**INSTRUCTIONS TO FOLLOW**:
Please set down, unchanged, the line containing "black house [272,257,416,422]" and all the lines that follow it until the data below ends.

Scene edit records
= = = = = = =

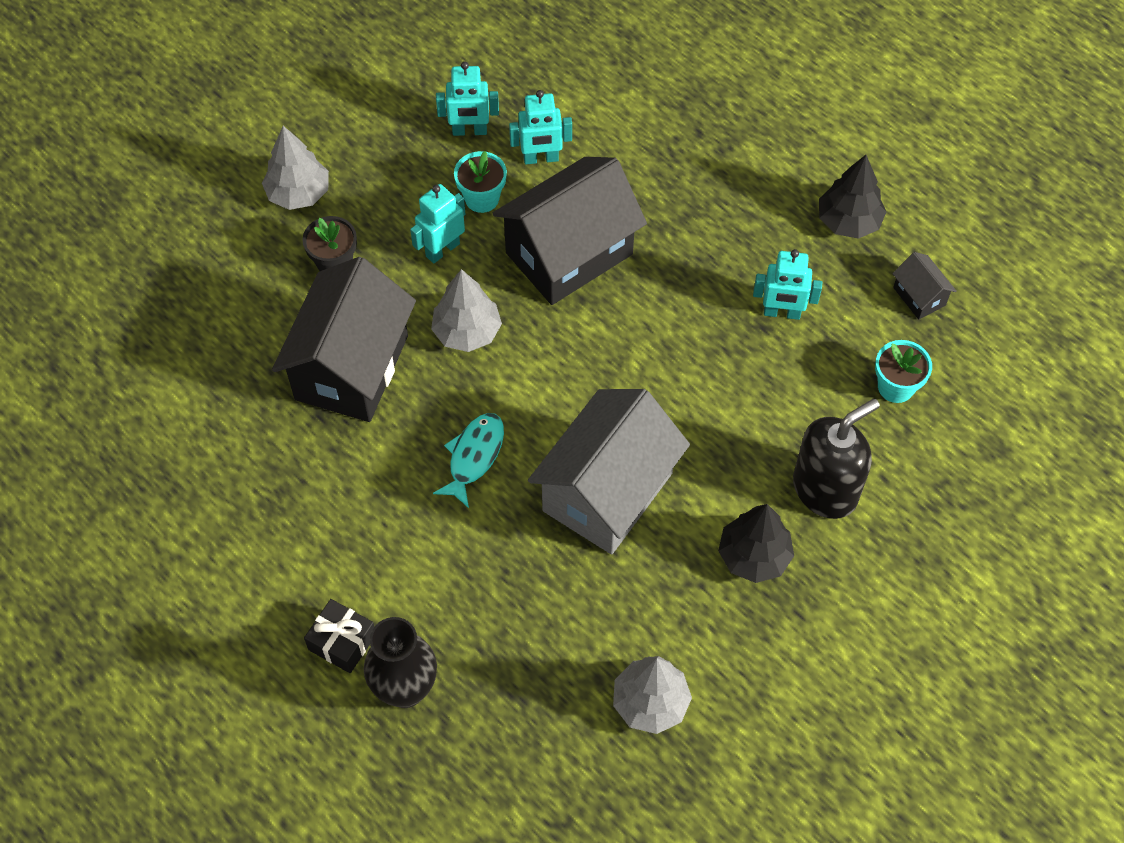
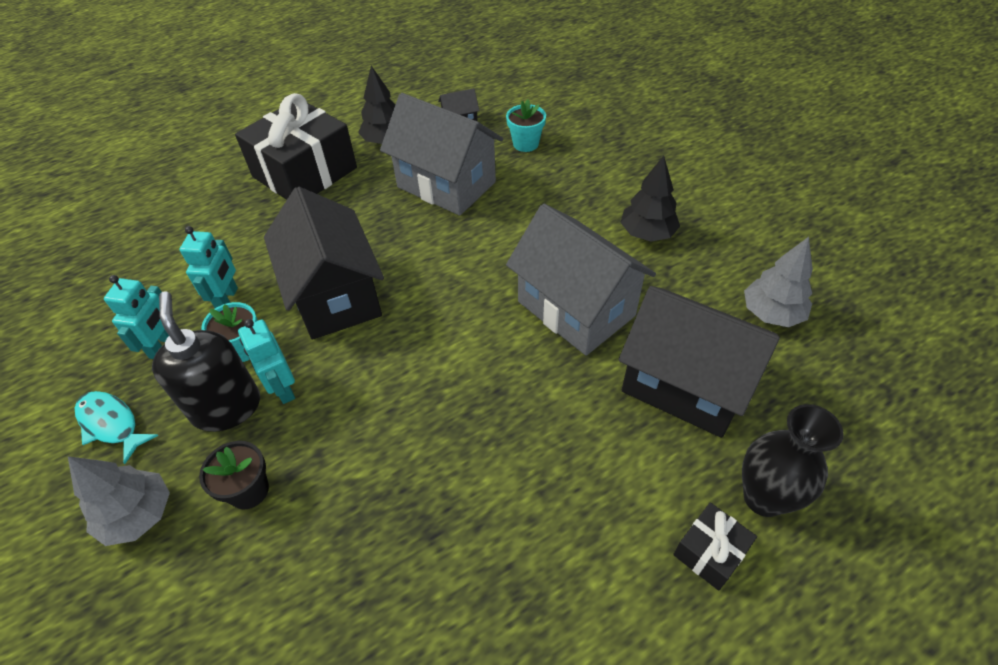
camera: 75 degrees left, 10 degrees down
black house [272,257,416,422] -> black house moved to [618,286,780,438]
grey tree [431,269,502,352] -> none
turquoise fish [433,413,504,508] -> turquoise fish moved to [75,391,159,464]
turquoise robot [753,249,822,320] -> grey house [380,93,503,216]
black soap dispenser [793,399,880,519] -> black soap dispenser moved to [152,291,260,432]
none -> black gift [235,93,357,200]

= = = = = = =

**RESPONSE BELOW**:
black house [272,257,416,422] -> black house moved to [618,286,780,438]
grey tree [431,269,502,352] -> none
turquoise fish [433,413,504,508] -> turquoise fish moved to [75,391,159,464]
turquoise robot [753,249,822,320] -> grey house [380,93,503,216]
black soap dispenser [793,399,880,519] -> black soap dispenser moved to [152,291,260,432]
none -> black gift [235,93,357,200]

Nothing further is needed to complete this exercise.